(Shape position updates)

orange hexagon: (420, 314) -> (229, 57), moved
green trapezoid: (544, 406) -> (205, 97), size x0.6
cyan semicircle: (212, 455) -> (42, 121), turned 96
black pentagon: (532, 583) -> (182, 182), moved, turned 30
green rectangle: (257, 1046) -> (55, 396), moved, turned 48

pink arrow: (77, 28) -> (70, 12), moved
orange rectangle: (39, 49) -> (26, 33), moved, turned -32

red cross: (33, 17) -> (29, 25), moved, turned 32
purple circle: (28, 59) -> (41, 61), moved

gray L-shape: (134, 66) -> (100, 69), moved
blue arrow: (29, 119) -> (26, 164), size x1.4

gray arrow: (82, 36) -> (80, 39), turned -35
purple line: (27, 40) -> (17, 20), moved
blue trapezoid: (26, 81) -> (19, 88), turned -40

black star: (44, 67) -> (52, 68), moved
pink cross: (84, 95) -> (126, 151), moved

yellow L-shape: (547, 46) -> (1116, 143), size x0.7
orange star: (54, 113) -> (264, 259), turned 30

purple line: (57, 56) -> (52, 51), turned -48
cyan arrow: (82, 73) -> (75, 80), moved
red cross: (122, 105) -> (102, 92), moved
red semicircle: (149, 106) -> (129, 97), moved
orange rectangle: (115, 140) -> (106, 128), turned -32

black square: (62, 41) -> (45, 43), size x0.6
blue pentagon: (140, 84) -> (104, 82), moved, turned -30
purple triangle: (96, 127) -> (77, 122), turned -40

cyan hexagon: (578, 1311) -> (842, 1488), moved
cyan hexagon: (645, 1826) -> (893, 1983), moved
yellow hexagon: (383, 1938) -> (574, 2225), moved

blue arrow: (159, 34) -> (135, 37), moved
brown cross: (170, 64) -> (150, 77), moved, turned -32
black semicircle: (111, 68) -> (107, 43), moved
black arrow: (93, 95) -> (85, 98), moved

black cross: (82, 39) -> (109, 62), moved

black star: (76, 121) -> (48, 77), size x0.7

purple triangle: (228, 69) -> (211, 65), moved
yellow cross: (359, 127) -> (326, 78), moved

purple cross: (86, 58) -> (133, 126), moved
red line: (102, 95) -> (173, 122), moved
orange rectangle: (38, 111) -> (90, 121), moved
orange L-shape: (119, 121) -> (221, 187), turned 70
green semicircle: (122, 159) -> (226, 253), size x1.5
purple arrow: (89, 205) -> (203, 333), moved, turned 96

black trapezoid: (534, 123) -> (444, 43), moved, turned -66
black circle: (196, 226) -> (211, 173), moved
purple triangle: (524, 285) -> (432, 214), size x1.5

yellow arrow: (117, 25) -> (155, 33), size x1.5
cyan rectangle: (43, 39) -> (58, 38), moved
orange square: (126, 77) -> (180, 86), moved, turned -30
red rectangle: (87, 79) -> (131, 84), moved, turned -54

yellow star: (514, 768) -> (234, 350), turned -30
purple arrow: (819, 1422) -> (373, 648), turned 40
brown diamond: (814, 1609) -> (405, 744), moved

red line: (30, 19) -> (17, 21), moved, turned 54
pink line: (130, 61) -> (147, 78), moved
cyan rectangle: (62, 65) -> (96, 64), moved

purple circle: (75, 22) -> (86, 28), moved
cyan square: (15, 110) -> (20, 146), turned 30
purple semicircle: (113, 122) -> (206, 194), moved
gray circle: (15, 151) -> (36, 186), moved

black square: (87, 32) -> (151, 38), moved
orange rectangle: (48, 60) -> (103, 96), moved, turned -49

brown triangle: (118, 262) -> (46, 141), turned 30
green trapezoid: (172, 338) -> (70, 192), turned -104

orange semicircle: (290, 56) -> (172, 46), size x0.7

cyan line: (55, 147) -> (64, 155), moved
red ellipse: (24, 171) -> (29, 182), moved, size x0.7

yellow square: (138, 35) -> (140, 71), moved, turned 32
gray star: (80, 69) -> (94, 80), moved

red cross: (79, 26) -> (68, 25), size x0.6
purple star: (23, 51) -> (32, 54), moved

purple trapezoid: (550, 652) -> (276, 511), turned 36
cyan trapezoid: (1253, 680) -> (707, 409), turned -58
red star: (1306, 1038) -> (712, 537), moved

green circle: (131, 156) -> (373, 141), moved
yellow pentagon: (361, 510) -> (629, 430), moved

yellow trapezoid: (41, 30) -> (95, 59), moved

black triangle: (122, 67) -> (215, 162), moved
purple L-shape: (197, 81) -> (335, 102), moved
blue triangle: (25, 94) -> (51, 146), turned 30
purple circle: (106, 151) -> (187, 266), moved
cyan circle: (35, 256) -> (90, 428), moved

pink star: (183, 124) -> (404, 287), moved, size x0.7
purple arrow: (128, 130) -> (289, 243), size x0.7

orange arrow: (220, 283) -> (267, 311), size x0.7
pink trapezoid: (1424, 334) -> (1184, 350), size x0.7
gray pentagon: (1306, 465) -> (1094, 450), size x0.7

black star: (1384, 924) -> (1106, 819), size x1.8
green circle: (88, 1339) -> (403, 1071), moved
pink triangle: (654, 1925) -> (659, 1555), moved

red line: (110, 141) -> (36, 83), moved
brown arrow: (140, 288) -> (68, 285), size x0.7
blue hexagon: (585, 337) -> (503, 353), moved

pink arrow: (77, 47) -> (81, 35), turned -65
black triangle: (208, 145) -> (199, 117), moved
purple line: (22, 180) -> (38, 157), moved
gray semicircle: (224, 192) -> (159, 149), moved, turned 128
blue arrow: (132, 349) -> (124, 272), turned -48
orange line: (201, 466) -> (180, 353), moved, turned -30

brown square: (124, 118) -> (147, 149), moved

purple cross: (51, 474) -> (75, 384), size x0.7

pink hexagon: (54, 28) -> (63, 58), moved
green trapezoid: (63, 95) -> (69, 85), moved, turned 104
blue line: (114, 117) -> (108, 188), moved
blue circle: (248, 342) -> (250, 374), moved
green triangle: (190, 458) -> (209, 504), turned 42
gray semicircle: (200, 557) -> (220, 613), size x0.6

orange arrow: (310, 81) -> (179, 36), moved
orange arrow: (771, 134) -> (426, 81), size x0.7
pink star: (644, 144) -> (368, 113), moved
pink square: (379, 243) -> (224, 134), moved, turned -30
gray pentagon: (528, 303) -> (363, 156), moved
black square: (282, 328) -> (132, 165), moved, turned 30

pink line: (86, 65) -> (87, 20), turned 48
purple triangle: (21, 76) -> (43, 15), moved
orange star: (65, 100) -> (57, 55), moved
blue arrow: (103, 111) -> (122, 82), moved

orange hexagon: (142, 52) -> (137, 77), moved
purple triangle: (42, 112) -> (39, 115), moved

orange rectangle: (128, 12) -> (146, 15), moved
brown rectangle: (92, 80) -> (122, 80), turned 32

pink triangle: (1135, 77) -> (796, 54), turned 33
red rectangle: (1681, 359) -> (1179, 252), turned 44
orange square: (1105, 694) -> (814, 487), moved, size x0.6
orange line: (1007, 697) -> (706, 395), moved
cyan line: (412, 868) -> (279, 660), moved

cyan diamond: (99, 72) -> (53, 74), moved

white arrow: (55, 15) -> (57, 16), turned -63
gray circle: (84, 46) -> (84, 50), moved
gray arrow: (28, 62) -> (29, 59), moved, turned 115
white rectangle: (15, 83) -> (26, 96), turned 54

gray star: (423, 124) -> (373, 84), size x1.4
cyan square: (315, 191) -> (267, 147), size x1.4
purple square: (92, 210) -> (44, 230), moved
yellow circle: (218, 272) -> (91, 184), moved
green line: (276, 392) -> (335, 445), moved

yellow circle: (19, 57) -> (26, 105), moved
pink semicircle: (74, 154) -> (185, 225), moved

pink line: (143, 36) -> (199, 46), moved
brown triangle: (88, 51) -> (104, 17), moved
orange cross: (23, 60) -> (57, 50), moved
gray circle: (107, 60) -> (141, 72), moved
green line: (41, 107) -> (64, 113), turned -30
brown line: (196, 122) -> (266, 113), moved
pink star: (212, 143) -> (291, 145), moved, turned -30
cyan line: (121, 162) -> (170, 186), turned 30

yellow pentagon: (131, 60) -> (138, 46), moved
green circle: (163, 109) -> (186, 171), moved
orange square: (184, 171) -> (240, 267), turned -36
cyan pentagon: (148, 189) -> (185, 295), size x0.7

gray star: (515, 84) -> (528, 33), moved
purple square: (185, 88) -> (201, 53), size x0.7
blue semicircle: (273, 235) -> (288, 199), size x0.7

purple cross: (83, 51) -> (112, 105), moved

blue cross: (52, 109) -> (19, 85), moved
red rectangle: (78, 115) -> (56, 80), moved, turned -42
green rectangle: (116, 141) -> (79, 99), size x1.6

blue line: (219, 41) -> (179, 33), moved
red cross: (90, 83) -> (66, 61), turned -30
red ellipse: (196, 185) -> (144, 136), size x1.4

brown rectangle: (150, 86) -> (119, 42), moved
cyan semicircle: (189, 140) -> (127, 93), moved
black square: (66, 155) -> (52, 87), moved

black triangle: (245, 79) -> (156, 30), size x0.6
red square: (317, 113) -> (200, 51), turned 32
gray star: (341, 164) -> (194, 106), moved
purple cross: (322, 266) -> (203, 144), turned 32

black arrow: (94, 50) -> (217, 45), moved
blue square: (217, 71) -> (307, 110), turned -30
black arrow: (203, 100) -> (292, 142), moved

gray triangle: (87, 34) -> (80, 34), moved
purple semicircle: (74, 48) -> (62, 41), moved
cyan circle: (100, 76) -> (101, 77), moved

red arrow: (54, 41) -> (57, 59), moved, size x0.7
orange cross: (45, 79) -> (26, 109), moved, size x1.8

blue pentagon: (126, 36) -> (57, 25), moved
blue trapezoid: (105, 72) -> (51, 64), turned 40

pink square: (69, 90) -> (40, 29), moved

__Exercise details__
Exactly the lines above from the one with "red cross: (79, 26) -> (68, 25), size x0.6" to the one with "yellow pentagon: (361, 510)", both included, are to be quoted; leave the rest out.

__Exercise response__
red cross: (79, 26) -> (68, 25), size x0.6
purple star: (23, 51) -> (32, 54), moved

purple trapezoid: (550, 652) -> (276, 511), turned 36
cyan trapezoid: (1253, 680) -> (707, 409), turned -58
red star: (1306, 1038) -> (712, 537), moved

green circle: (131, 156) -> (373, 141), moved
yellow pentagon: (361, 510) -> (629, 430), moved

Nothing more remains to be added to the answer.